EXERCISE PROMPT. In the records below, find the line with "The camera went 85" and the line with "Someone carried the jajko [czarny]". Print both exactly, along with every line between them, and no other line.

THE RECORDS.
——————————
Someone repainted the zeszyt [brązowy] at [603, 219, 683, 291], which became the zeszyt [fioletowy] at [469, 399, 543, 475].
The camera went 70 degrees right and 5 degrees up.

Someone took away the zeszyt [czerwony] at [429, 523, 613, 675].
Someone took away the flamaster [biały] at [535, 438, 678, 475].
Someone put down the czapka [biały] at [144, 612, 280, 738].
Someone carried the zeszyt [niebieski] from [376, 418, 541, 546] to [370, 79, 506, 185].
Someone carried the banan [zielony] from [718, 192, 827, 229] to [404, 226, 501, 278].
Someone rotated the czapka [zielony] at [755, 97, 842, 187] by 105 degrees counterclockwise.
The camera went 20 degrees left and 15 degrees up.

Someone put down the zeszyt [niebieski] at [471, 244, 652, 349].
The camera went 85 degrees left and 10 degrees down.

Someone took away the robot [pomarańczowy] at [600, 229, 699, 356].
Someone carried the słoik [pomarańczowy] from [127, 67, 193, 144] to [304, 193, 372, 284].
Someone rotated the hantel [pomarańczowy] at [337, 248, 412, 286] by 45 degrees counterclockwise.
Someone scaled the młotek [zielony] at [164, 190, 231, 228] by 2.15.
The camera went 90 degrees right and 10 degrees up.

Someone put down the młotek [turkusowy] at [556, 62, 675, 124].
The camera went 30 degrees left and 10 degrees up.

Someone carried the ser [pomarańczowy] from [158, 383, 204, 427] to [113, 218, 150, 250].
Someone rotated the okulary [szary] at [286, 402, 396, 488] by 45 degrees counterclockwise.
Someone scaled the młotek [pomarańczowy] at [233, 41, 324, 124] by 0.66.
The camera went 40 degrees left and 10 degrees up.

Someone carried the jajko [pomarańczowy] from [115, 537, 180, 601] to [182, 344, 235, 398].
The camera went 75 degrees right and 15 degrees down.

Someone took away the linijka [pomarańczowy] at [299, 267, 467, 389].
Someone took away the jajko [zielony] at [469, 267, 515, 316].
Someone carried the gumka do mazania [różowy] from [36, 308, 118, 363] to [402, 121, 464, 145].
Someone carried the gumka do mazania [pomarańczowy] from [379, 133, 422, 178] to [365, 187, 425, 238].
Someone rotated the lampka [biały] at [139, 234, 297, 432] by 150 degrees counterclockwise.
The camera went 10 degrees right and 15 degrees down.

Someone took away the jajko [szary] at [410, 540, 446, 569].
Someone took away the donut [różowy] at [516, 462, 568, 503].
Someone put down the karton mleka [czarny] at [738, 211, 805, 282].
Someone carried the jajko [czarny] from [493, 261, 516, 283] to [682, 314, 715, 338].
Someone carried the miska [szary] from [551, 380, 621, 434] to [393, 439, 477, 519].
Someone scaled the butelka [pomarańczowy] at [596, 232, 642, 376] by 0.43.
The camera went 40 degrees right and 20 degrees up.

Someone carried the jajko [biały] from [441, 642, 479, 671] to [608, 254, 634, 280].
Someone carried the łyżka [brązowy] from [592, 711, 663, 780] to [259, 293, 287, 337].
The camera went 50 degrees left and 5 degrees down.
——————————
RESPONSE TO THIS EXERCISE.
The camera went 85 degrees left and 10 degrees down.

Someone took away the robot [pomarańczowy] at [600, 229, 699, 356].
Someone carried the słoik [pomarańczowy] from [127, 67, 193, 144] to [304, 193, 372, 284].
Someone rotated the hantel [pomarańczowy] at [337, 248, 412, 286] by 45 degrees counterclockwise.
Someone scaled the młotek [zielony] at [164, 190, 231, 228] by 2.15.
The camera went 90 degrees right and 10 degrees up.

Someone put down the młotek [turkusowy] at [556, 62, 675, 124].
The camera went 30 degrees left and 10 degrees up.

Someone carried the ser [pomarańczowy] from [158, 383, 204, 427] to [113, 218, 150, 250].
Someone rotated the okulary [szary] at [286, 402, 396, 488] by 45 degrees counterclockwise.
Someone scaled the młotek [pomarańczowy] at [233, 41, 324, 124] by 0.66.
The camera went 40 degrees left and 10 degrees up.

Someone carried the jajko [pomarańczowy] from [115, 537, 180, 601] to [182, 344, 235, 398].
The camera went 75 degrees right and 15 degrees down.

Someone took away the linijka [pomarańczowy] at [299, 267, 467, 389].
Someone took away the jajko [zielony] at [469, 267, 515, 316].
Someone carried the gumka do mazania [różowy] from [36, 308, 118, 363] to [402, 121, 464, 145].
Someone carried the gumka do mazania [pomarańczowy] from [379, 133, 422, 178] to [365, 187, 425, 238].
Someone rotated the lampka [biały] at [139, 234, 297, 432] by 150 degrees counterclockwise.
The camera went 10 degrees right and 15 degrees down.

Someone took away the jajko [szary] at [410, 540, 446, 569].
Someone took away the donut [różowy] at [516, 462, 568, 503].
Someone put down the karton mleka [czarny] at [738, 211, 805, 282].
Someone carried the jajko [czarny] from [493, 261, 516, 283] to [682, 314, 715, 338].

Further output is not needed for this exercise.